_WRITTEN TASK_:
Can you switch "top-left" to "upper-left" everywhere in the data below and give it back otherwise unchanged, without the pictures?

## Start SUPPLIED RECORDS

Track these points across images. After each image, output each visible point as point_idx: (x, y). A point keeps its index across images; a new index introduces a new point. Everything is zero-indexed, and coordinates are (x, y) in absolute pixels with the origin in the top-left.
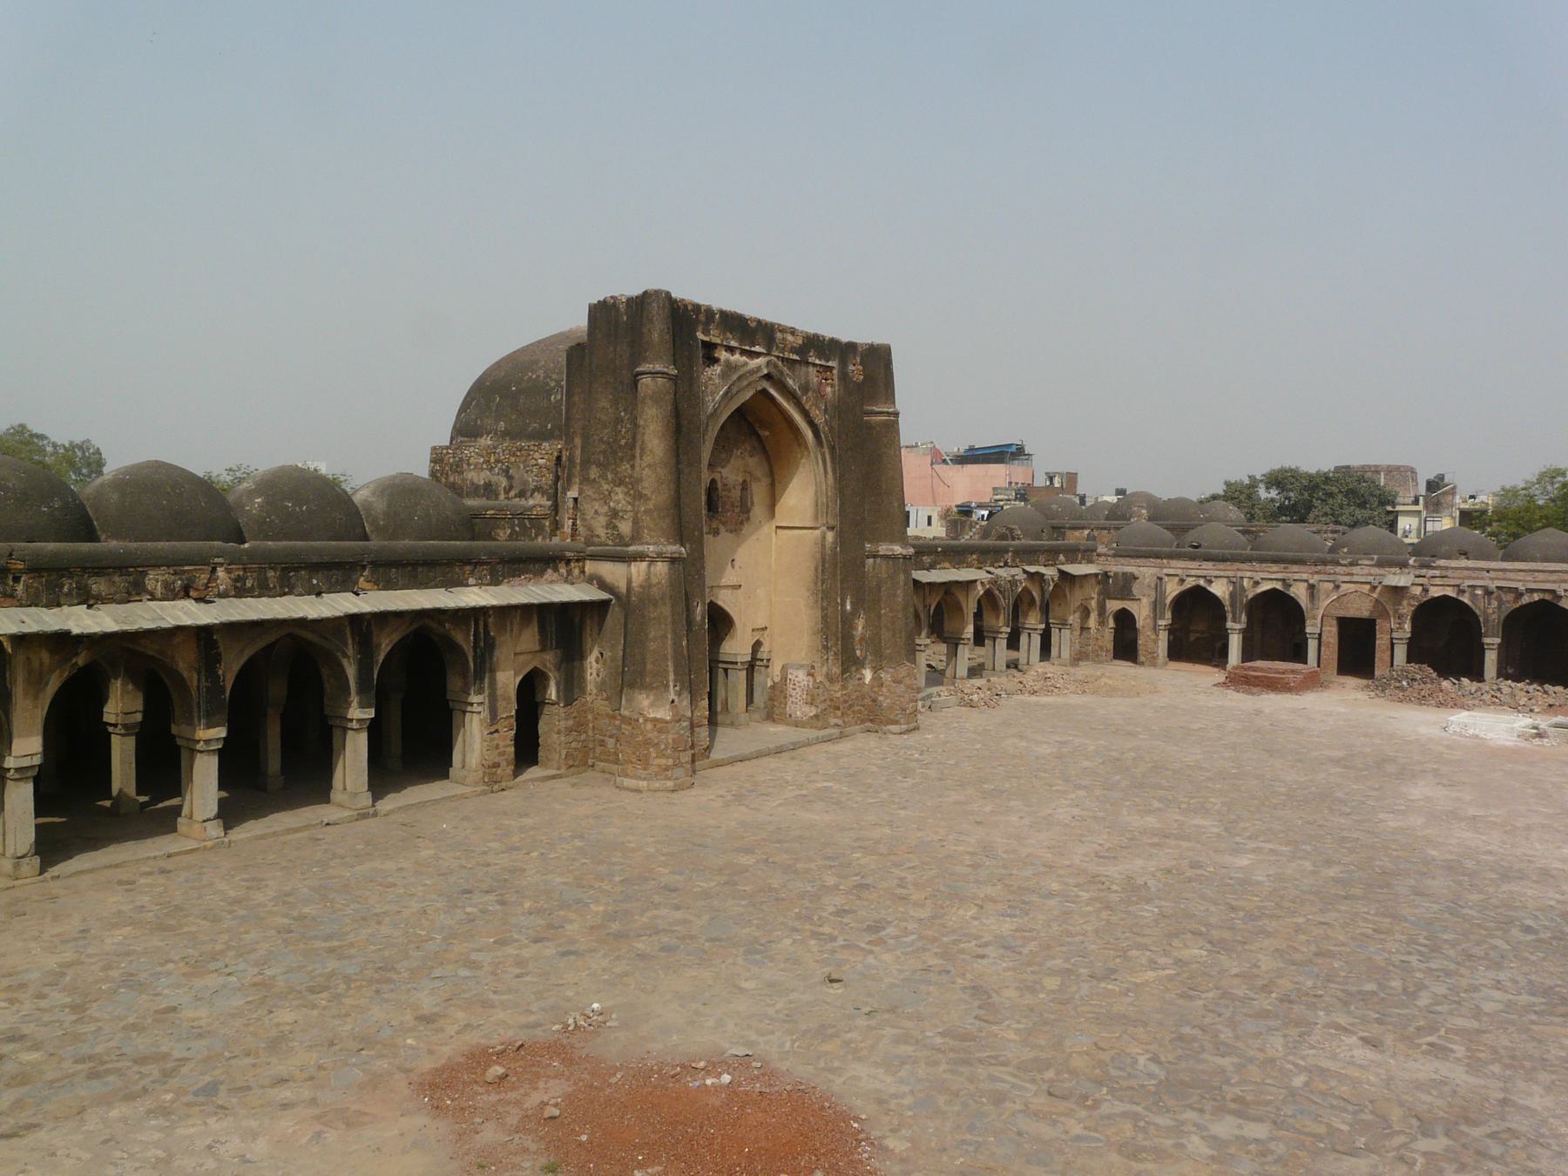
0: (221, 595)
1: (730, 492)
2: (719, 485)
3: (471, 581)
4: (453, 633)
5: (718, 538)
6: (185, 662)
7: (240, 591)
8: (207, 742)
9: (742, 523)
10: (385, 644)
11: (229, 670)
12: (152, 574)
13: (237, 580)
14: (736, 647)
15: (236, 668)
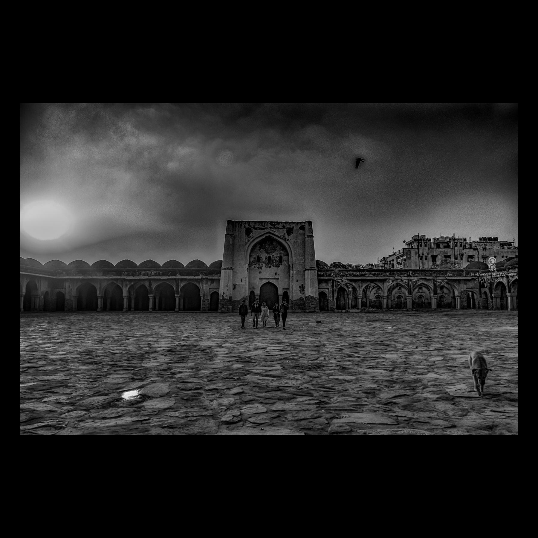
0: (153, 276)
1: (275, 258)
2: (271, 257)
3: (201, 275)
4: (196, 284)
5: (270, 268)
6: (147, 284)
7: (155, 275)
8: (150, 296)
9: (279, 265)
10: (182, 285)
11: (154, 286)
12: (142, 272)
13: (155, 273)
14: (280, 292)
15: (155, 286)
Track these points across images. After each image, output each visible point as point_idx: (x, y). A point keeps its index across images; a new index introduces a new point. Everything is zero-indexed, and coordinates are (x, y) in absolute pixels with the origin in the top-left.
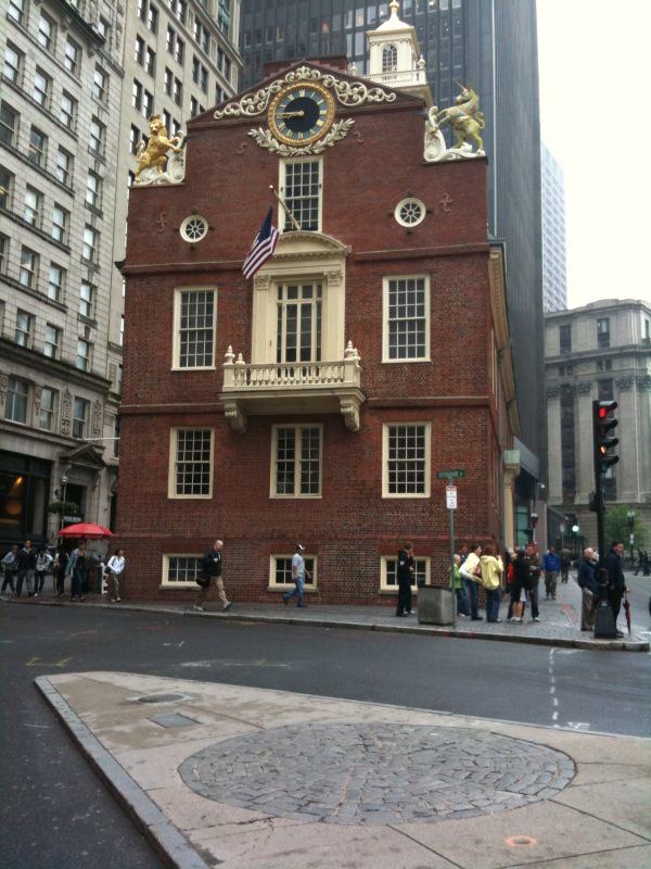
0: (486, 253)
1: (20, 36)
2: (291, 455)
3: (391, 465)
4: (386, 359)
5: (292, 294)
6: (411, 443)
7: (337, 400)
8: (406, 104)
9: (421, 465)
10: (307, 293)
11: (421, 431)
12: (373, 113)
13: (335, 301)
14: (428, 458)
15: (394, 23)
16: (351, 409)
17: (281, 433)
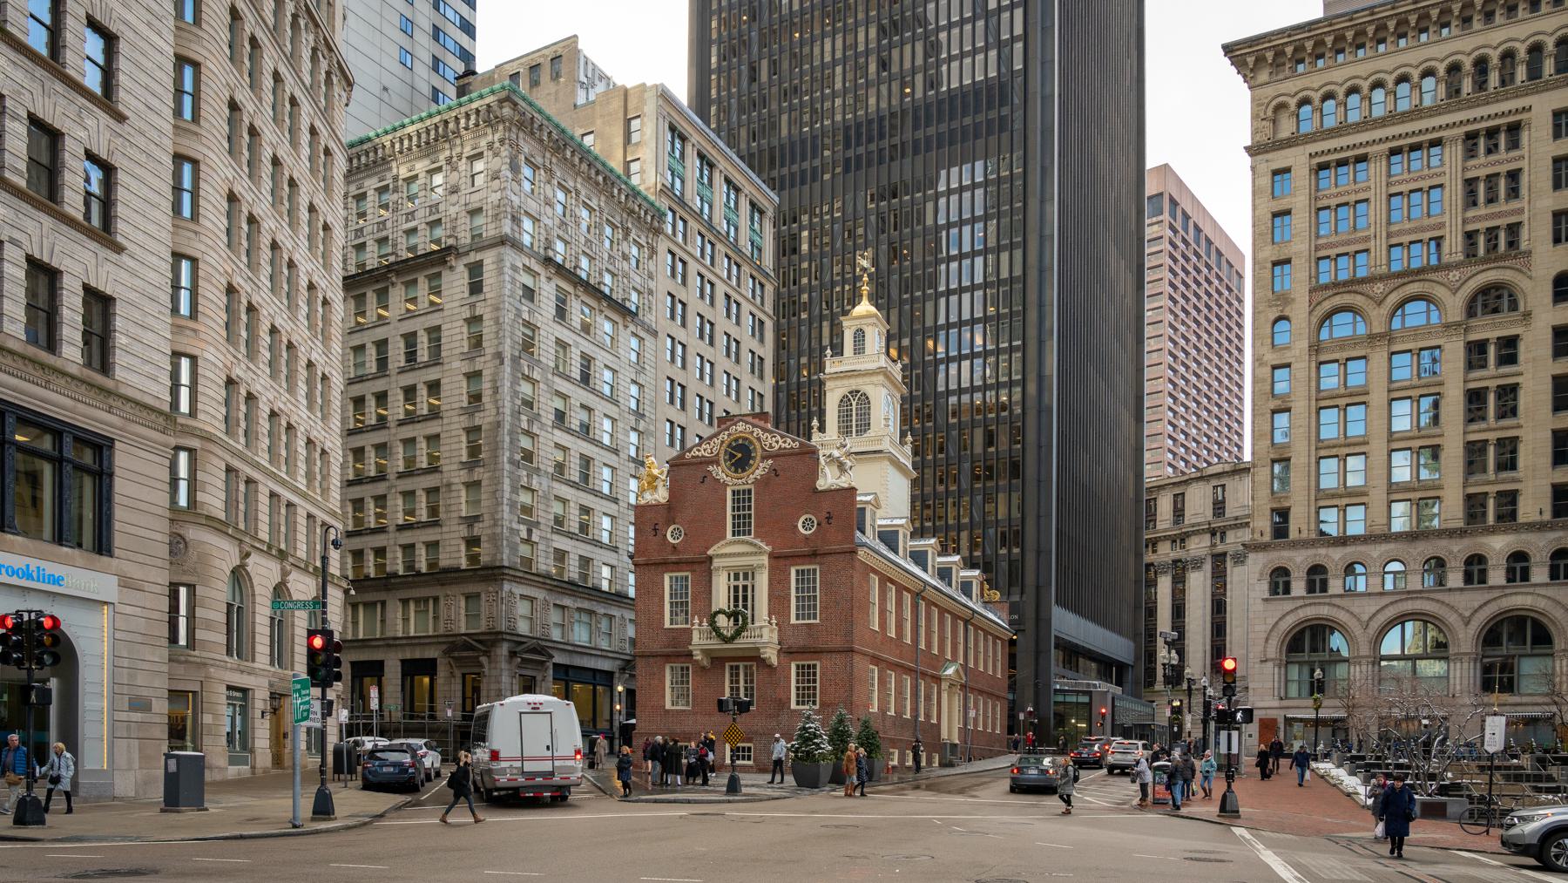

## End SUPPLIED RECORDS

_TASK OUTPUT_:
Track these points across images. After each image, output each visible point as point_idx: (x, y). A point keeps its index across images; a new index introduces a new point. Everything is zero-indexed, and coordinates are (x, y) in absolute pixels with the origin in the upper-left.
0: (221, 595)
1: (730, 492)
2: (719, 485)
3: (471, 581)
4: (453, 633)
5: (718, 538)
6: (185, 662)
7: (240, 591)
8: (207, 742)
9: (742, 523)
10: (385, 644)
11: (229, 670)
12: (152, 574)
13: (237, 580)
14: (736, 647)
15: (236, 668)
0: (153, 276)
1: (275, 258)
2: (271, 257)
3: (201, 275)
4: (196, 284)
5: (270, 268)
6: (147, 284)
7: (155, 275)
8: (150, 296)
9: (279, 265)
10: (182, 285)
11: (154, 286)
12: (142, 272)
13: (155, 273)
14: (280, 292)
15: (155, 286)
Track these points across images. After each image, output each visible point as point_idx: (x, y). A point keeps its index across images; a new index introduces a new point. Everything is zero-indexed, and coordinates are (x, y) in absolute pixels with the origin in the upper-left.
0: (486, 253)
1: (20, 36)
2: (291, 455)
3: (391, 465)
4: (386, 359)
5: (292, 294)
6: (411, 443)
7: (337, 400)
8: (406, 104)
9: (421, 465)
10: (307, 293)
11: (421, 431)
12: (373, 113)
13: (335, 301)
14: (428, 458)
15: (394, 23)
16: (351, 409)
17: (281, 433)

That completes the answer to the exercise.